→ WORK ORDER: Please keep to the lines below from the one with "R211: 1k (GND, W1) -> 4.3k (GND, W1)" through the one with "R4: 100k (COM, IC1/out) -> 100k (IC1/out, VN)", and restate them word for word, ends included.

→ DATA LISTING:
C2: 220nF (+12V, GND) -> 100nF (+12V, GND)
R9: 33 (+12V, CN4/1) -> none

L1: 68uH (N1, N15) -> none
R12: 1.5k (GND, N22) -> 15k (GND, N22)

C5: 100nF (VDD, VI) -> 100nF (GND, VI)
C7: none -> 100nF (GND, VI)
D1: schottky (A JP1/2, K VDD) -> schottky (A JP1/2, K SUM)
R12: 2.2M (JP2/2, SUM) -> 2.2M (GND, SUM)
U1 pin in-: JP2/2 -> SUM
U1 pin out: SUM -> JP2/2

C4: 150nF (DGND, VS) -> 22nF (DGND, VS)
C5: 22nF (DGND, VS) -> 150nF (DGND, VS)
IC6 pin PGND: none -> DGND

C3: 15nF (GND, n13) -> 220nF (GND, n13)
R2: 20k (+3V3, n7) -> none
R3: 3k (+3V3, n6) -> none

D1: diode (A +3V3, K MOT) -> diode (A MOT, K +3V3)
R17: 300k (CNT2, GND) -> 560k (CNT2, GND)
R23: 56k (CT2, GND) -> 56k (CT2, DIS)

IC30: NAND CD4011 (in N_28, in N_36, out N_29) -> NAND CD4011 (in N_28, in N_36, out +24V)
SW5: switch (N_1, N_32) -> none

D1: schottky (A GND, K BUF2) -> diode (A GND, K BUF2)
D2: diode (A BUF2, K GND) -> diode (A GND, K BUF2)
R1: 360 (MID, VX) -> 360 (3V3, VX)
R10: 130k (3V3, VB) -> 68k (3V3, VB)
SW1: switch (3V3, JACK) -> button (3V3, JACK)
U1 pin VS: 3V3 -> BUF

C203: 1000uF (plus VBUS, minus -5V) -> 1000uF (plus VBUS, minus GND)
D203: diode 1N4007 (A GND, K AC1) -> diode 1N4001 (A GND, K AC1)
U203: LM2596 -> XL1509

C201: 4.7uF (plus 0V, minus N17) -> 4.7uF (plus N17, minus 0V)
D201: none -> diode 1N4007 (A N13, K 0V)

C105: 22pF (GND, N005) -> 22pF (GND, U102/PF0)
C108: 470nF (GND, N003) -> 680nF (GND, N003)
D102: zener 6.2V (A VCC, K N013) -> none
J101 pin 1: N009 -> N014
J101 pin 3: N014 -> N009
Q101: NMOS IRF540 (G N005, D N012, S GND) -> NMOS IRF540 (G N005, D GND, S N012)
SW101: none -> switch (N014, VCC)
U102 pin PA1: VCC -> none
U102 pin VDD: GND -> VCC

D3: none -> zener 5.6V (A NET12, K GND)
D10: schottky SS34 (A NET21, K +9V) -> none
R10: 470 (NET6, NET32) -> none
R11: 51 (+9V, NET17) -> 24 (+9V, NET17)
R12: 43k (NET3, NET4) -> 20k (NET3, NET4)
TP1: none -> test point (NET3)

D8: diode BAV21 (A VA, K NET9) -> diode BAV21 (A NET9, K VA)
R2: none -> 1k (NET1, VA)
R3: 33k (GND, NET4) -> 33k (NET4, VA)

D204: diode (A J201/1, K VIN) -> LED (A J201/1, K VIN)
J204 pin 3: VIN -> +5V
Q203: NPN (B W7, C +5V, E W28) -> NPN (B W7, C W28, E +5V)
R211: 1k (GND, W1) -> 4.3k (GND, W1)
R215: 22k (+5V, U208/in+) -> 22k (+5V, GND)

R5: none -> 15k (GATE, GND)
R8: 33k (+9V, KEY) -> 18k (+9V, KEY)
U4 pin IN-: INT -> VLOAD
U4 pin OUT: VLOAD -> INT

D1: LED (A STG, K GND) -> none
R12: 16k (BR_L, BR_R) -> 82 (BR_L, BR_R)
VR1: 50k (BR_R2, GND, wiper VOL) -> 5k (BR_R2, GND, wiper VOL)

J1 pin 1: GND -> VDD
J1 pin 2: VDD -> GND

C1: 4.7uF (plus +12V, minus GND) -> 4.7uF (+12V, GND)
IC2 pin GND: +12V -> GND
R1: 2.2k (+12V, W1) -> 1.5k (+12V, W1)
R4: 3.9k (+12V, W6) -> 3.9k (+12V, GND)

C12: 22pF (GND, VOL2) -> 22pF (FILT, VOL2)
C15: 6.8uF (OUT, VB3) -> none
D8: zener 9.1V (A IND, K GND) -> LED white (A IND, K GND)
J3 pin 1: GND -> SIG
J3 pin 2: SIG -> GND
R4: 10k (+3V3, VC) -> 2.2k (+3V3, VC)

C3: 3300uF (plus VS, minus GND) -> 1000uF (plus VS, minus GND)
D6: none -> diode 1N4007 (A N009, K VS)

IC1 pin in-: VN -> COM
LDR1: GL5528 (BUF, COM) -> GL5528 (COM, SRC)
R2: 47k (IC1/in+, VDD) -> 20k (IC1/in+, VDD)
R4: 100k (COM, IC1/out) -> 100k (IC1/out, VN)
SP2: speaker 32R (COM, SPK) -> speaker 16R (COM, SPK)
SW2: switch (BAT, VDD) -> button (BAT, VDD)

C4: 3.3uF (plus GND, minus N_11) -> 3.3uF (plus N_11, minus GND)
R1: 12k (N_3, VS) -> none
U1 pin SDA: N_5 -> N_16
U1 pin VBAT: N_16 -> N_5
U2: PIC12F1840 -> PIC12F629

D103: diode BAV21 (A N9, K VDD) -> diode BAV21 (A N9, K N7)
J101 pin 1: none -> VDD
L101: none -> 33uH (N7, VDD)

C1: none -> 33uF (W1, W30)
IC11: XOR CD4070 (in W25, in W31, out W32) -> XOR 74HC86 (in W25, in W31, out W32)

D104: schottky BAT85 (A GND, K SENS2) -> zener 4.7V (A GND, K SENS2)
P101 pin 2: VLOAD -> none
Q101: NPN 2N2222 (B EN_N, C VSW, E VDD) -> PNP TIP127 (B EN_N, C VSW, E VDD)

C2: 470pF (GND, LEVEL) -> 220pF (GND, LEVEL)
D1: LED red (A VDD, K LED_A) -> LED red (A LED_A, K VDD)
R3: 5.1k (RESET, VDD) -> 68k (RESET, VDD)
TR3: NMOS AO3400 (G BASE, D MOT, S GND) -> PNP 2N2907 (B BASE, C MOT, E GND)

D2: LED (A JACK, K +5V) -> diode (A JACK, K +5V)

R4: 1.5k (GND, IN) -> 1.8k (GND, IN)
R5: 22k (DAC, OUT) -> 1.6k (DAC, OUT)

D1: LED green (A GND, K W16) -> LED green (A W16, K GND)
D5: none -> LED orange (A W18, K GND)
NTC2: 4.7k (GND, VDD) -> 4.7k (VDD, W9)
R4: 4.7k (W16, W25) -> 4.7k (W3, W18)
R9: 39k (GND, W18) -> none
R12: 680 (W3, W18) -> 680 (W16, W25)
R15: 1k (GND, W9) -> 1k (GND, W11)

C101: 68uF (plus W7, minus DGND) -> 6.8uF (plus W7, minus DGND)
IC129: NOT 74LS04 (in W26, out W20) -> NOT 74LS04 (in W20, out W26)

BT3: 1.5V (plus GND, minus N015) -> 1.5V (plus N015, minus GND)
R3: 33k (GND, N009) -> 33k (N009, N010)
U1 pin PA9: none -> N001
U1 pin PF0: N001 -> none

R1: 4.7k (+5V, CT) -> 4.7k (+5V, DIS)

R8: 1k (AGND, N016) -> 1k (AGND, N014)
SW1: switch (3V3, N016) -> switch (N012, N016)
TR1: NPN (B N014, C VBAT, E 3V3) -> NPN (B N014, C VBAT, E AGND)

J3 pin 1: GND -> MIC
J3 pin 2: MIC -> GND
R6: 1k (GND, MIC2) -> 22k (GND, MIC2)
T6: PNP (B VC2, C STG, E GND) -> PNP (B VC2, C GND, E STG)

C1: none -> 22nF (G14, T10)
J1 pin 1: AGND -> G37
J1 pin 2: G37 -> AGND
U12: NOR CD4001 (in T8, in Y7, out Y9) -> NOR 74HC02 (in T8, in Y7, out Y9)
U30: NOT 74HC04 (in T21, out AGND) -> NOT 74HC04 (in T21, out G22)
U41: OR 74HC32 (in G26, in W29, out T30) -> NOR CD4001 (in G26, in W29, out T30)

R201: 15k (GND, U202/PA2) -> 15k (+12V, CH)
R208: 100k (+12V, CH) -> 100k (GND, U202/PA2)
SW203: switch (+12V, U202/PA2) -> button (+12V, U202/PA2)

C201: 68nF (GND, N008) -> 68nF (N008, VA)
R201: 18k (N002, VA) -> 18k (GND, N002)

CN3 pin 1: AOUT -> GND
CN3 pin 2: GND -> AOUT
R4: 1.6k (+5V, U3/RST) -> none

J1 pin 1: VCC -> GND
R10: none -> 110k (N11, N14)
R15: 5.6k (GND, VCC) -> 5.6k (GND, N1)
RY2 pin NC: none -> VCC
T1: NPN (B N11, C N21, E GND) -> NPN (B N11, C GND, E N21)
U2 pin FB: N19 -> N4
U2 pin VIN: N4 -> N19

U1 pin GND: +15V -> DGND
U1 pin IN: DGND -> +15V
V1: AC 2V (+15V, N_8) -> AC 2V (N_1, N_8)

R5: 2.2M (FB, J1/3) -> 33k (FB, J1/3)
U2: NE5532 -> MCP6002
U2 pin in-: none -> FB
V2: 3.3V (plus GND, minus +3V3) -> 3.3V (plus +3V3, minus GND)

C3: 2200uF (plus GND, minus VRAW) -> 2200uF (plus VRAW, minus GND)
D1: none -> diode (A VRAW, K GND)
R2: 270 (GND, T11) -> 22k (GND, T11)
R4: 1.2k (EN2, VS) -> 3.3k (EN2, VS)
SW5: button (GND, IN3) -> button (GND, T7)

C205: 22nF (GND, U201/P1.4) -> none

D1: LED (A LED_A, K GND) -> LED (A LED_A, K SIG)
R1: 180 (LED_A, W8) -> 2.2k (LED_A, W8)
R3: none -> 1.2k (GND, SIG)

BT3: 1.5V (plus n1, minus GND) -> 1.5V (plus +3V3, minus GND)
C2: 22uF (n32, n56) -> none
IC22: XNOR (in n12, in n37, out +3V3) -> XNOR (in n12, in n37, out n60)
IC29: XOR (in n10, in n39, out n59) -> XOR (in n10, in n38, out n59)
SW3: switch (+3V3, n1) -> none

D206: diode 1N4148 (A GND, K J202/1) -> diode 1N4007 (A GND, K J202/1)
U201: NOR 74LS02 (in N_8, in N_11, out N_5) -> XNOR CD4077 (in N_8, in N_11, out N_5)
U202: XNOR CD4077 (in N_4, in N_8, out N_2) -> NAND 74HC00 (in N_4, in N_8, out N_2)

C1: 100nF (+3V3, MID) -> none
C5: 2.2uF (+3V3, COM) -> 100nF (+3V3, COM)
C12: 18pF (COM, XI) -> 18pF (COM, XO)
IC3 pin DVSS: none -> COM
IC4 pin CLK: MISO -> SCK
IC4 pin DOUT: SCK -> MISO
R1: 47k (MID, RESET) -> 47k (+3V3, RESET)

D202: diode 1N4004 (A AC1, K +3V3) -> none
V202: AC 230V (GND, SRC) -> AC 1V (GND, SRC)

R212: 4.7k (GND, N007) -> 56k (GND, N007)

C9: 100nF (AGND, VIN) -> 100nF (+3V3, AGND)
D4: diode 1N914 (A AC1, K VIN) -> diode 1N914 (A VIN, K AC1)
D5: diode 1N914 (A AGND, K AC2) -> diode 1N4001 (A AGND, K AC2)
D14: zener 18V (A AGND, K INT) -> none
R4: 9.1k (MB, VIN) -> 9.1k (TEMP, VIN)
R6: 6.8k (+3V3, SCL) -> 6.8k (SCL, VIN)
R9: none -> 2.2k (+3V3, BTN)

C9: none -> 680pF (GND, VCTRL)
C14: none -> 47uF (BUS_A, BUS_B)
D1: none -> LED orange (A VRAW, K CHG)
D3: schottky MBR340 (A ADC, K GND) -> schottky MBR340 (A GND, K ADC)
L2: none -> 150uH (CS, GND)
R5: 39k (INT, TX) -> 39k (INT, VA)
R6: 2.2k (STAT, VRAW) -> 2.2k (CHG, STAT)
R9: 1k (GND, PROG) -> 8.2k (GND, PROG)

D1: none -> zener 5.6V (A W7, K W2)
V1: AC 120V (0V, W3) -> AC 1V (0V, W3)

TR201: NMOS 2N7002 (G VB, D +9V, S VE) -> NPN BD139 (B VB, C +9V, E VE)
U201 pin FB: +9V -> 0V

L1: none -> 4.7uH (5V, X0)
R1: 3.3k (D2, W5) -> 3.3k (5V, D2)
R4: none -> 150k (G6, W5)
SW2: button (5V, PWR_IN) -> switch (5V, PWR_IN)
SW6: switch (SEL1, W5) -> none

→ WRITTEN ANSWER:
R211: 1k (GND, W1) -> 4.3k (GND, W1)
R215: 22k (+5V, U208/in+) -> 22k (+5V, GND)

R5: none -> 15k (GATE, GND)
R8: 33k (+9V, KEY) -> 18k (+9V, KEY)
U4 pin IN-: INT -> VLOAD
U4 pin OUT: VLOAD -> INT

D1: LED (A STG, K GND) -> none
R12: 16k (BR_L, BR_R) -> 82 (BR_L, BR_R)
VR1: 50k (BR_R2, GND, wiper VOL) -> 5k (BR_R2, GND, wiper VOL)

J1 pin 1: GND -> VDD
J1 pin 2: VDD -> GND

C1: 4.7uF (plus +12V, minus GND) -> 4.7uF (+12V, GND)
IC2 pin GND: +12V -> GND
R1: 2.2k (+12V, W1) -> 1.5k (+12V, W1)
R4: 3.9k (+12V, W6) -> 3.9k (+12V, GND)

C12: 22pF (GND, VOL2) -> 22pF (FILT, VOL2)
C15: 6.8uF (OUT, VB3) -> none
D8: zener 9.1V (A IND, K GND) -> LED white (A IND, K GND)
J3 pin 1: GND -> SIG
J3 pin 2: SIG -> GND
R4: 10k (+3V3, VC) -> 2.2k (+3V3, VC)

C3: 3300uF (plus VS, minus GND) -> 1000uF (plus VS, minus GND)
D6: none -> diode 1N4007 (A N009, K VS)

IC1 pin in-: VN -> COM
LDR1: GL5528 (BUF, COM) -> GL5528 (COM, SRC)
R2: 47k (IC1/in+, VDD) -> 20k (IC1/in+, VDD)
R4: 100k (COM, IC1/out) -> 100k (IC1/out, VN)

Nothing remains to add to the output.